**WORK ORDER**
Report how many lines of the data contain the string "gelb". Add nothing.
*** INFORMATION PROVIDED ***
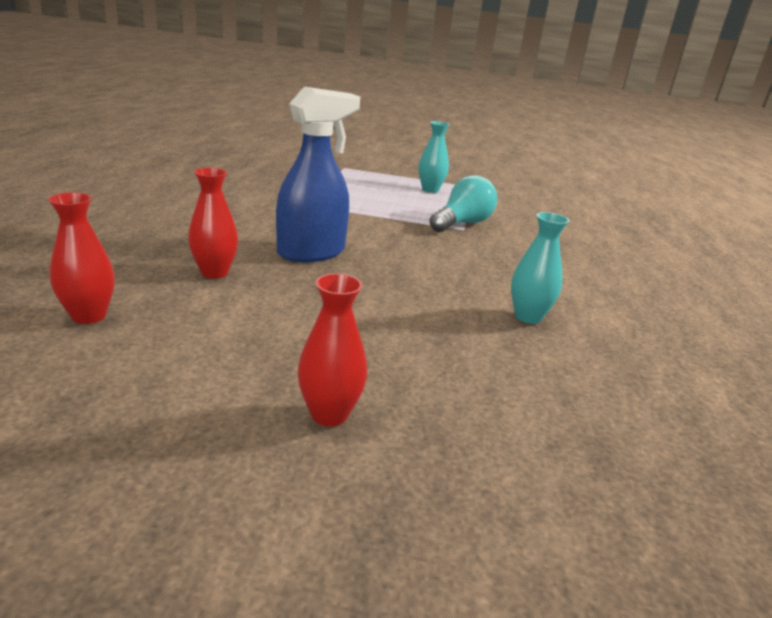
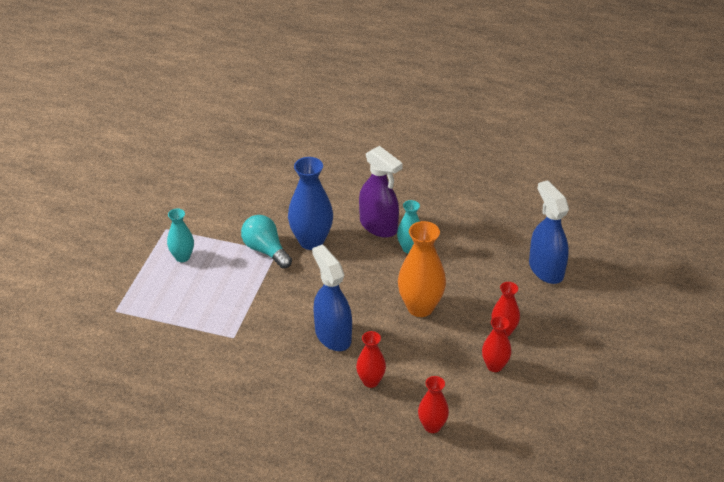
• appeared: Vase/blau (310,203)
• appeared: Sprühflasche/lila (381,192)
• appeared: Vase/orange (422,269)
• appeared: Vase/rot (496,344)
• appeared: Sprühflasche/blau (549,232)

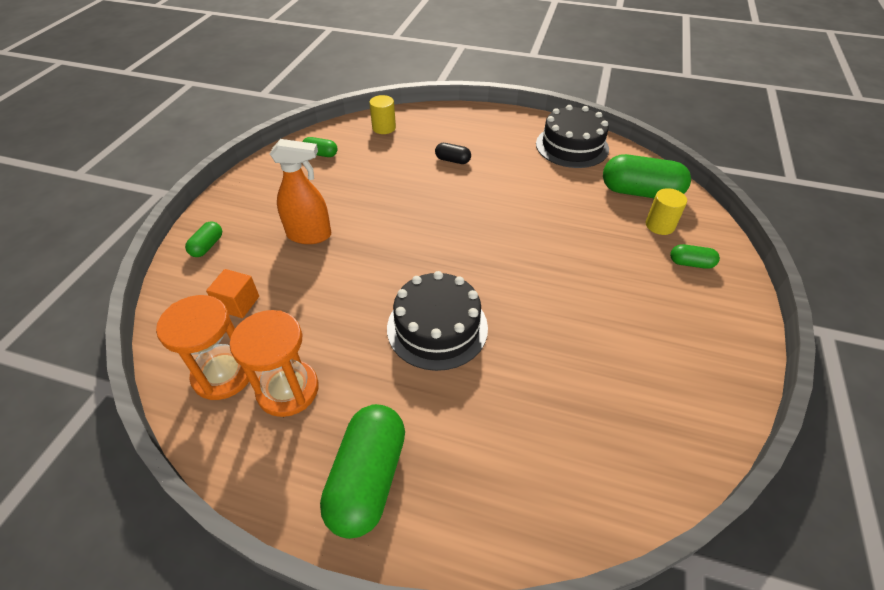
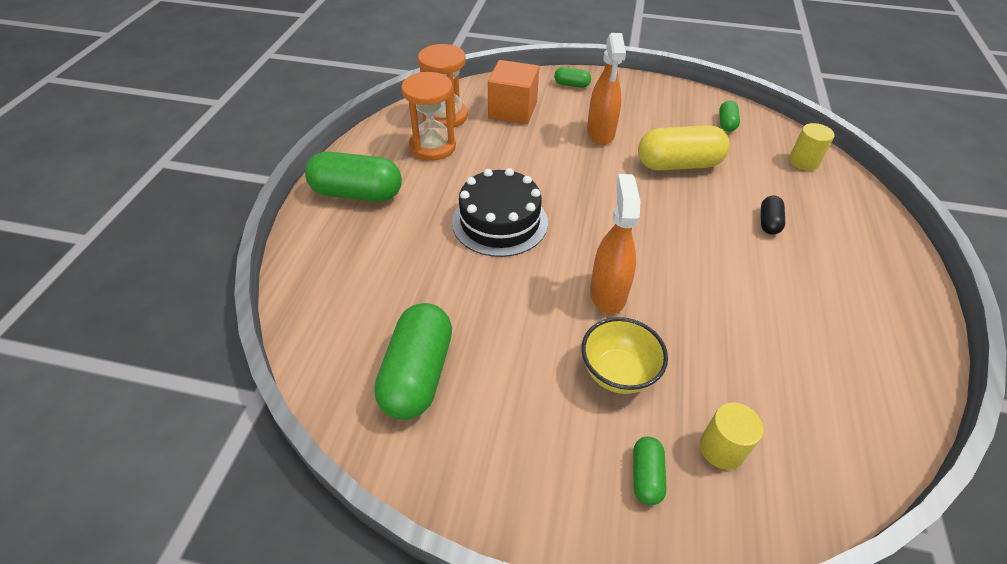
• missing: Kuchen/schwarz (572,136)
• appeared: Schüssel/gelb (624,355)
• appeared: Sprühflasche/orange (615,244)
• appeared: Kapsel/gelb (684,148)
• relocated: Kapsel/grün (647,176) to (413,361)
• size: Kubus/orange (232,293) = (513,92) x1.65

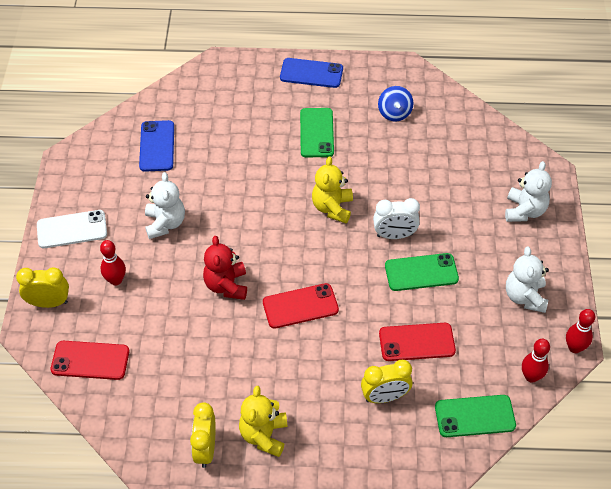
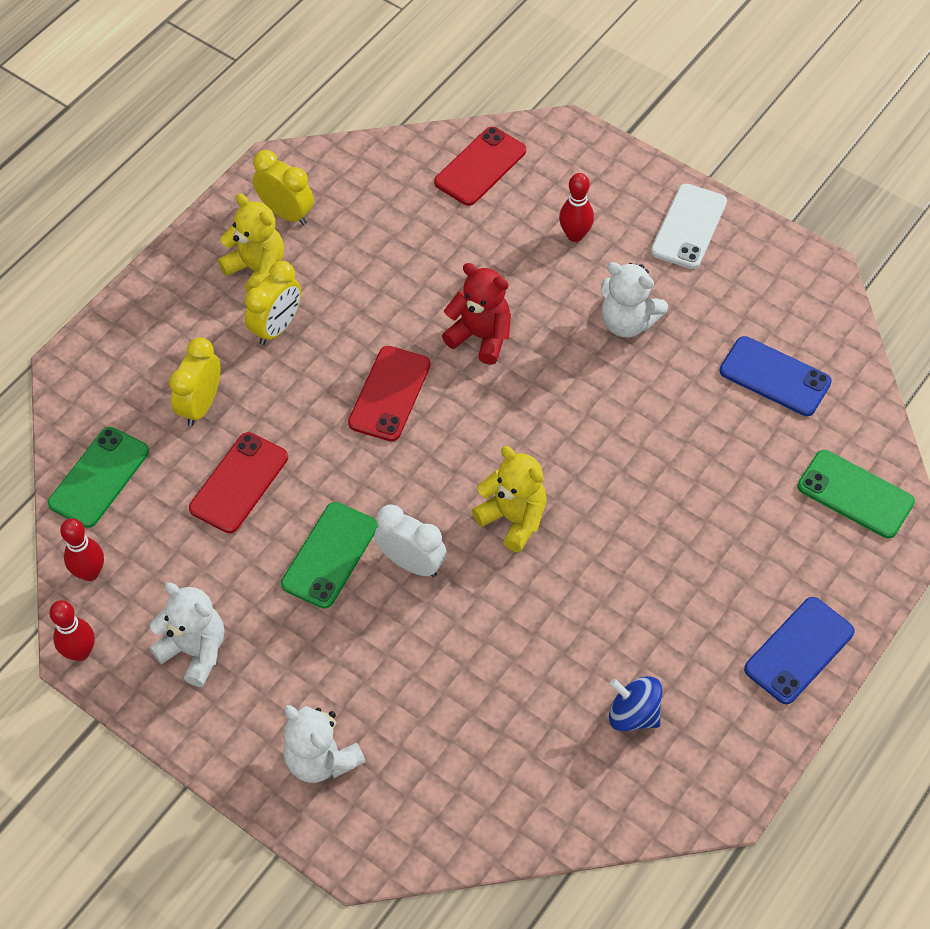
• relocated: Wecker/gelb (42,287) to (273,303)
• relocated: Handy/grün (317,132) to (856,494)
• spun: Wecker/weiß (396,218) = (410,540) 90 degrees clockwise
***
**RESPONSE TO THIS TASK**
3